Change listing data

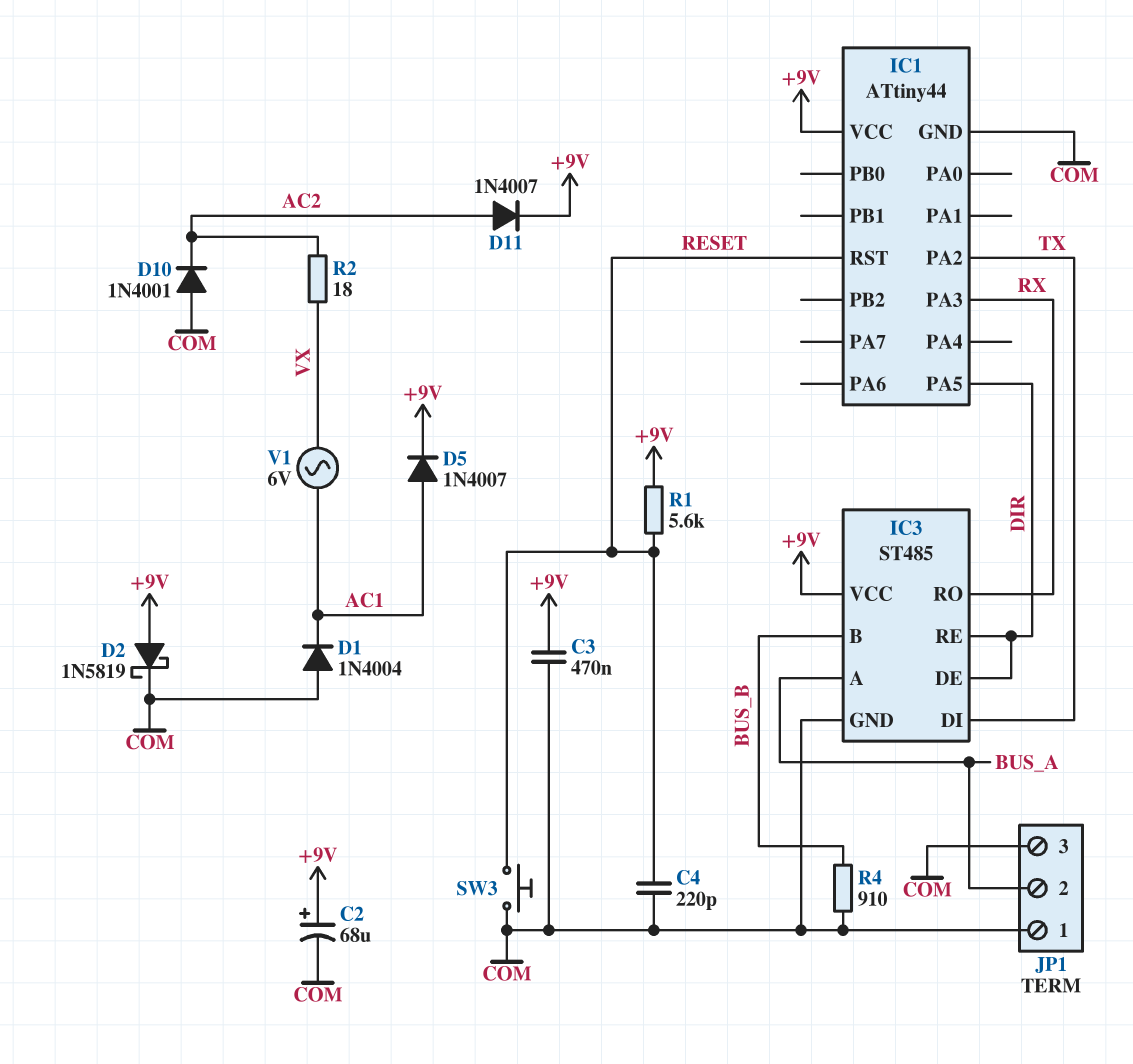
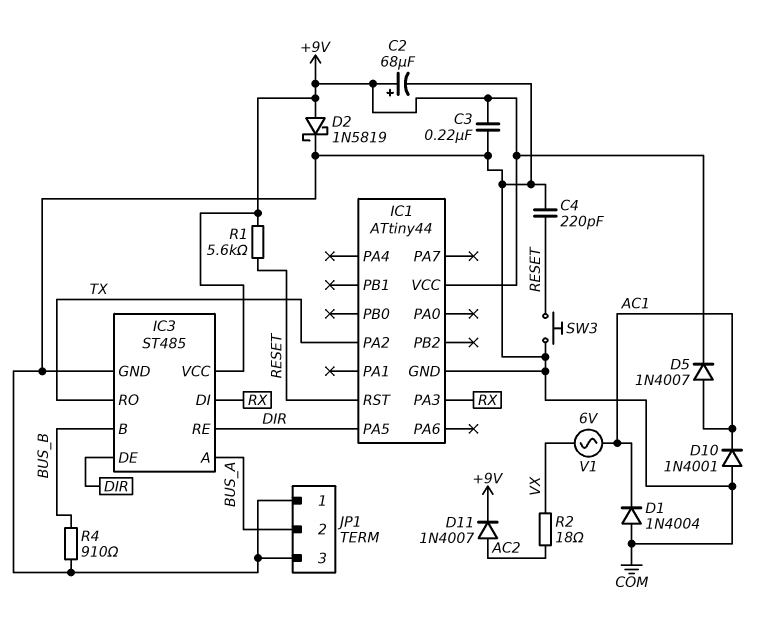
C3: 470nF (+9V, COM) -> 220nF (+9V, COM)
D10: diode 1N4001 (A COM, K AC2) -> diode 1N4001 (A COM, K AC1)
IC3 pin DI: TX -> RX
IC3 pin RO: RX -> TX

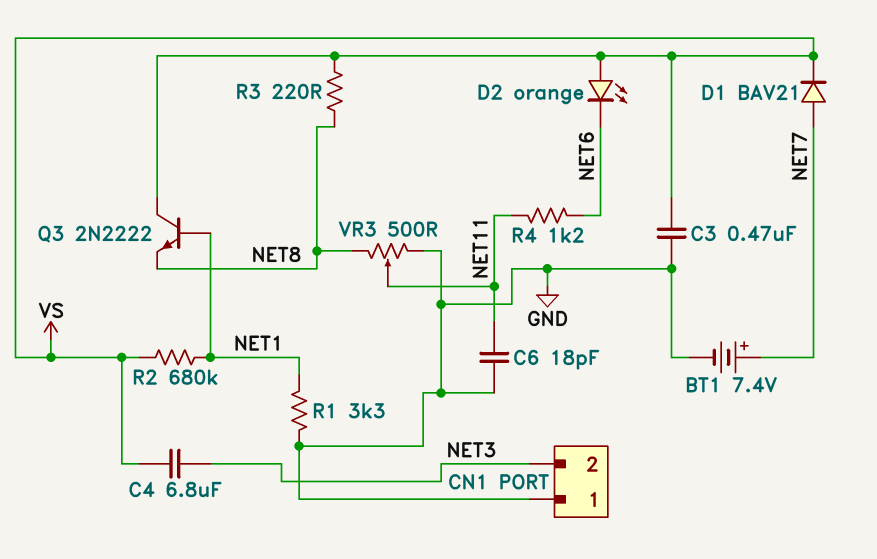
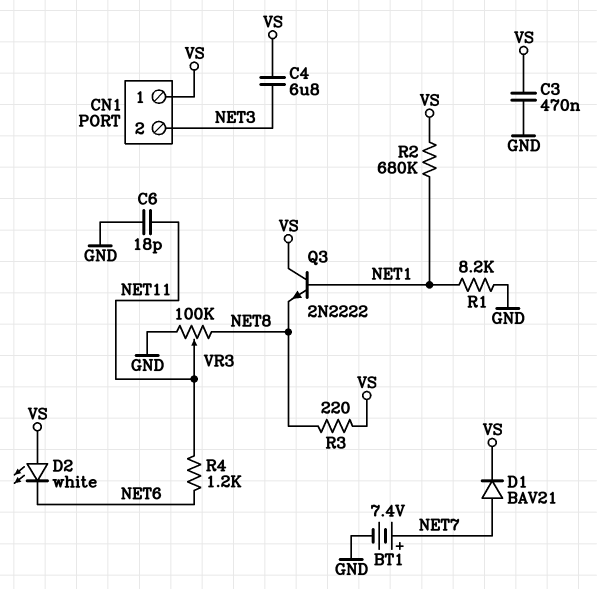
CN1 pin 1: GND -> VS
D2: LED orange (A VS, K NET6) -> LED white (A VS, K NET6)
R1: 3.3k (GND, NET1) -> 8.2k (GND, NET1)
VR3: 500 (GND, NET8, wiper NET11) -> 100k (GND, NET8, wiper NET11)

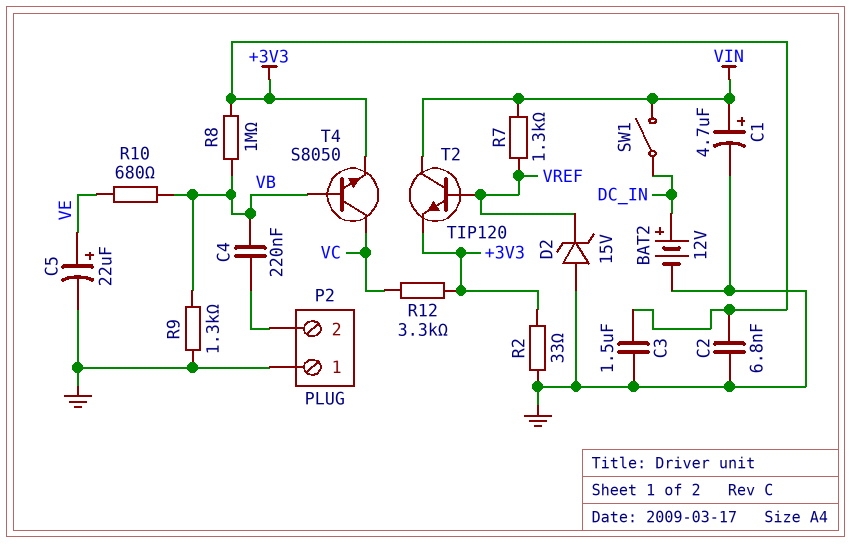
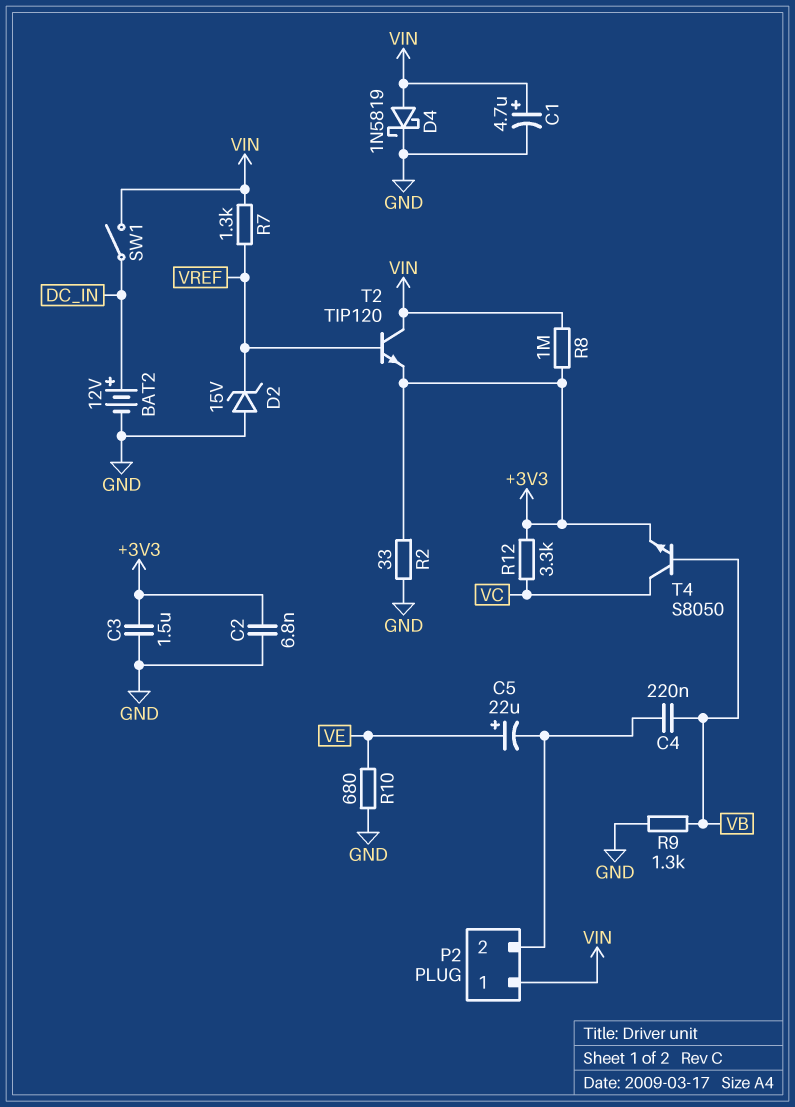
C5: 22uF (plus VE, minus GND) -> 22uF (plus VE, minus P2/2)
D4: none -> schottky 1N5819 (A VIN, K GND)
P2 pin 1: GND -> VIN
R8: 1M (+3V3, VB) -> 1M (+3V3, VIN)
R10: 680 (VB, VE) -> 680 (GND, VE)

> _The problem_:
From the first line to the last, set down the records word for word and drop the images.

> _Answer for the task_:
C3: 470nF (+9V, COM) -> 220nF (+9V, COM)
D10: diode 1N4001 (A COM, K AC2) -> diode 1N4001 (A COM, K AC1)
IC3 pin DI: TX -> RX
IC3 pin RO: RX -> TX

CN1 pin 1: GND -> VS
D2: LED orange (A VS, K NET6) -> LED white (A VS, K NET6)
R1: 3.3k (GND, NET1) -> 8.2k (GND, NET1)
VR3: 500 (GND, NET8, wiper NET11) -> 100k (GND, NET8, wiper NET11)

C5: 22uF (plus VE, minus GND) -> 22uF (plus VE, minus P2/2)
D4: none -> schottky 1N5819 (A VIN, K GND)
P2 pin 1: GND -> VIN
R8: 1M (+3V3, VB) -> 1M (+3V3, VIN)
R10: 680 (VB, VE) -> 680 (GND, VE)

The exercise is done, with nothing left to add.